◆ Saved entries
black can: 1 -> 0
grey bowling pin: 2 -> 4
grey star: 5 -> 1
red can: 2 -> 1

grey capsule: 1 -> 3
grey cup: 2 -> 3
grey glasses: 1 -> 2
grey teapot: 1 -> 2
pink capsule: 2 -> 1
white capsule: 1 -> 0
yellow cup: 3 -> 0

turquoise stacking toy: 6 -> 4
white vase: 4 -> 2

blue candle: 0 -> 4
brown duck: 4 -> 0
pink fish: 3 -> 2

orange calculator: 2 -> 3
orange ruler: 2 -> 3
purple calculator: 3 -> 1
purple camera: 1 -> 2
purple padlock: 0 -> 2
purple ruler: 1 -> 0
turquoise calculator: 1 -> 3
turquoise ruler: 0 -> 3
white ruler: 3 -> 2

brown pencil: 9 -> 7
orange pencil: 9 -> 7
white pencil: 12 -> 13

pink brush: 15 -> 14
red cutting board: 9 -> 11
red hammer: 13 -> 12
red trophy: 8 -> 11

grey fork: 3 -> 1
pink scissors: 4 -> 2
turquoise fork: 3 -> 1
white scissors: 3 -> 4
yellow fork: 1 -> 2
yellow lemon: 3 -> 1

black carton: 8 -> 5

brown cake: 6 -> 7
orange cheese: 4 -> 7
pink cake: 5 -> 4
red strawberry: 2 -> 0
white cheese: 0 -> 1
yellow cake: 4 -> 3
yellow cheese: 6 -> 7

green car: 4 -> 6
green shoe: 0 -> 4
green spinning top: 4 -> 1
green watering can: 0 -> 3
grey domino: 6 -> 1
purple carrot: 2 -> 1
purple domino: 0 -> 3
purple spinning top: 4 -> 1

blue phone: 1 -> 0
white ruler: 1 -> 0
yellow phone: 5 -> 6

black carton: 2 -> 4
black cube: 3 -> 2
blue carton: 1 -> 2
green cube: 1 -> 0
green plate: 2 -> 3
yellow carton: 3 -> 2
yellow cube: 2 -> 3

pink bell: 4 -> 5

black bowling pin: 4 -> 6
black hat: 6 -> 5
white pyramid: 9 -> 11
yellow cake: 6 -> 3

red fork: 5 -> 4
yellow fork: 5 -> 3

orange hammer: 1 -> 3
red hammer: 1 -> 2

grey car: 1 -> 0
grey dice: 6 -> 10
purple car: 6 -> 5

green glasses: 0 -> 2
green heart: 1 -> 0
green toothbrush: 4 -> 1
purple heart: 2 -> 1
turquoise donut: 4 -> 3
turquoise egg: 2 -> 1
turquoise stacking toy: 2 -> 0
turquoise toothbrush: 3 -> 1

◆ ABOUT THIS TASK
Up to and including the line with "orange pencil: 9 -> 7", output each line of the entries above exactly, starting from the first.

◆ OUTPUT FOR THIS EXERCISE
black can: 1 -> 0
grey bowling pin: 2 -> 4
grey star: 5 -> 1
red can: 2 -> 1

grey capsule: 1 -> 3
grey cup: 2 -> 3
grey glasses: 1 -> 2
grey teapot: 1 -> 2
pink capsule: 2 -> 1
white capsule: 1 -> 0
yellow cup: 3 -> 0

turquoise stacking toy: 6 -> 4
white vase: 4 -> 2

blue candle: 0 -> 4
brown duck: 4 -> 0
pink fish: 3 -> 2

orange calculator: 2 -> 3
orange ruler: 2 -> 3
purple calculator: 3 -> 1
purple camera: 1 -> 2
purple padlock: 0 -> 2
purple ruler: 1 -> 0
turquoise calculator: 1 -> 3
turquoise ruler: 0 -> 3
white ruler: 3 -> 2

brown pencil: 9 -> 7
orange pencil: 9 -> 7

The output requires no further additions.